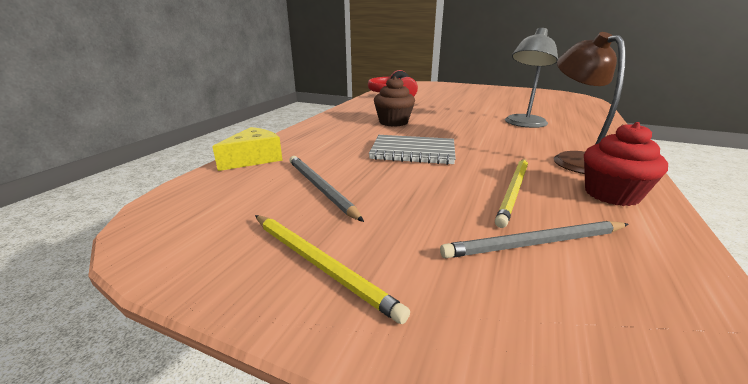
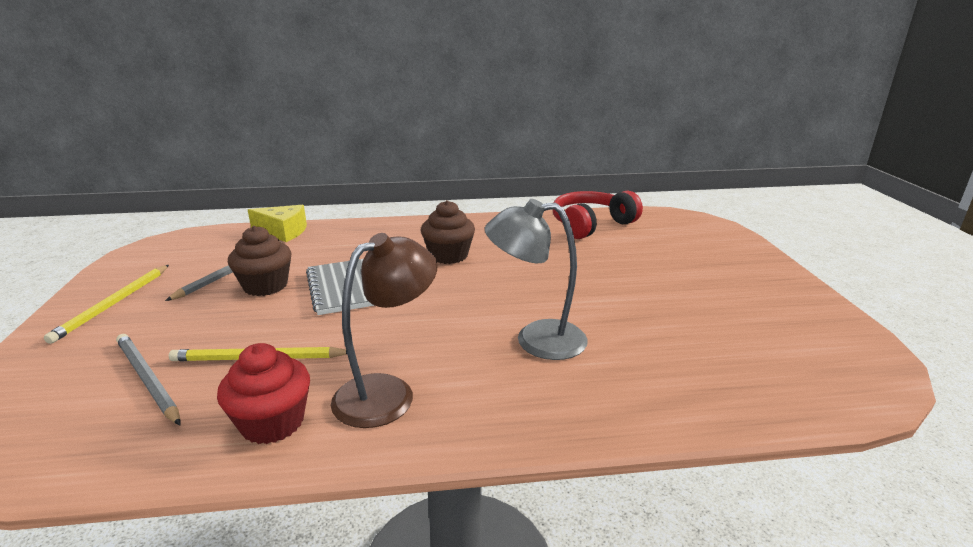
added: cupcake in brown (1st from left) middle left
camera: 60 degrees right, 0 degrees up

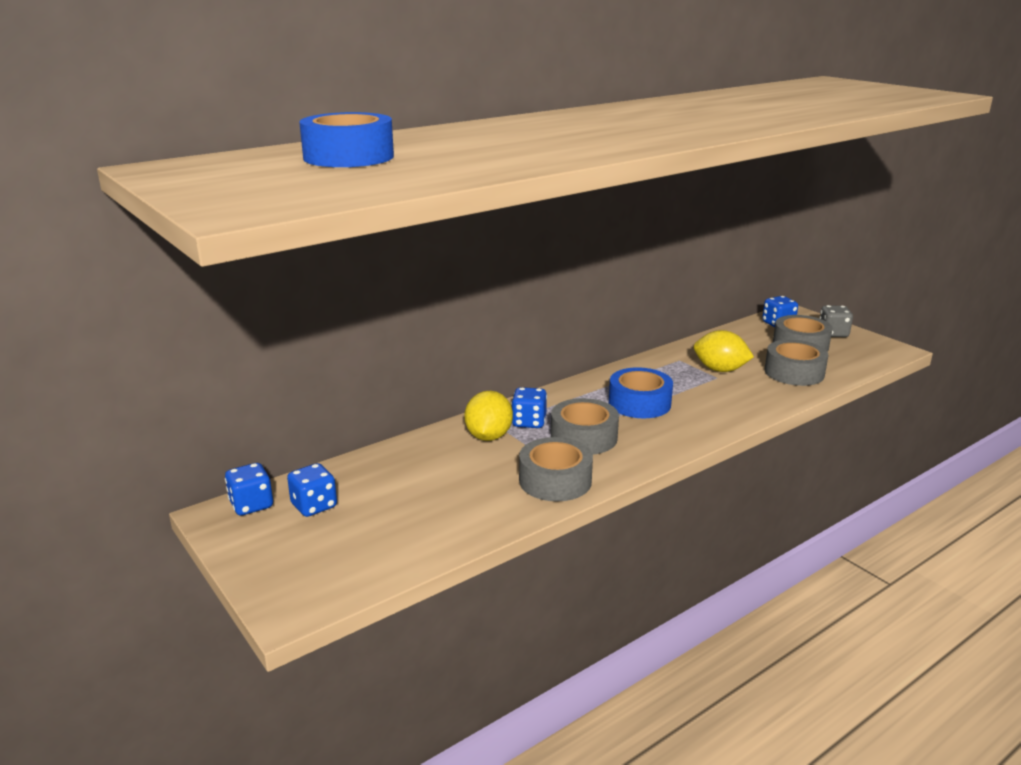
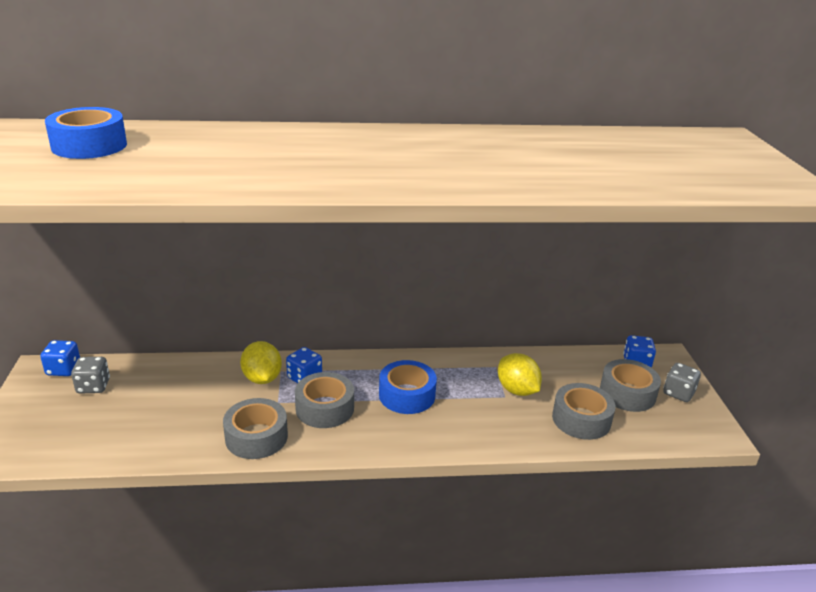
recoloured: dice in blue (2nd from left) middle left to dice in grey (1st from left) middle left
turned: lemon in yellow (1st from left) centre = middle left 60 degrees counterclockwise
camera: 30 degrees right, 5 degrees up

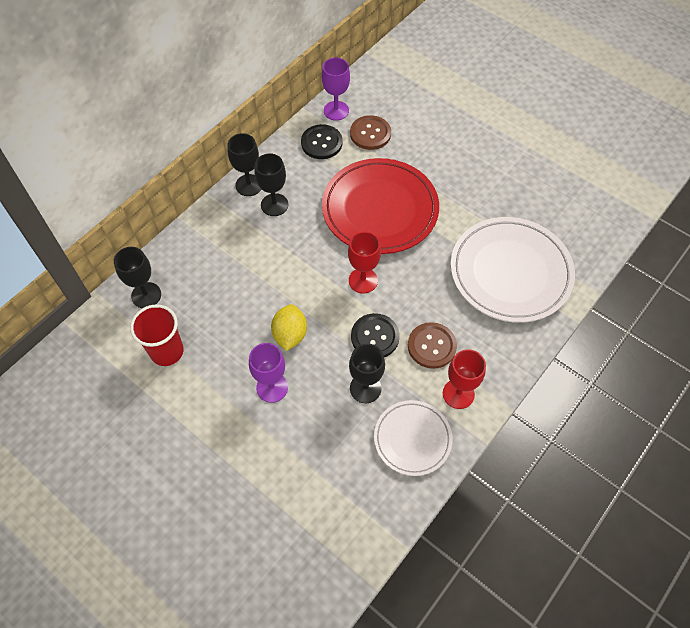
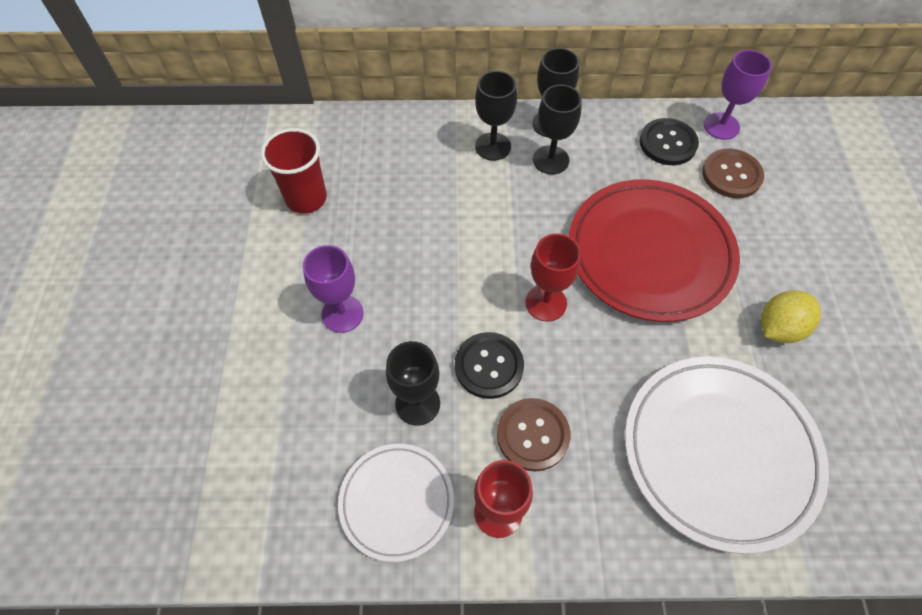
moved: goblet in black (1st from left in the first image) middle left to goblet in black (2nd from left) top centre; lemon in yellow centre to middle right
camera: 50 degrees right, 0 degrees up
+++++
## Task instructions
Without any of its images, the data above should be returned exactly.

## Exercise result
added: cupcake in brown (1st from left) middle left
camera: 60 degrees right, 0 degrees up

recoloured: dice in blue (2nd from left) middle left to dice in grey (1st from left) middle left
turned: lemon in yellow (1st from left) centre = middle left 60 degrees counterclockwise
camera: 30 degrees right, 5 degrees up

moved: goblet in black (1st from left in the first image) middle left to goblet in black (2nd from left) top centre; lemon in yellow centre to middle right
camera: 50 degrees right, 0 degrees up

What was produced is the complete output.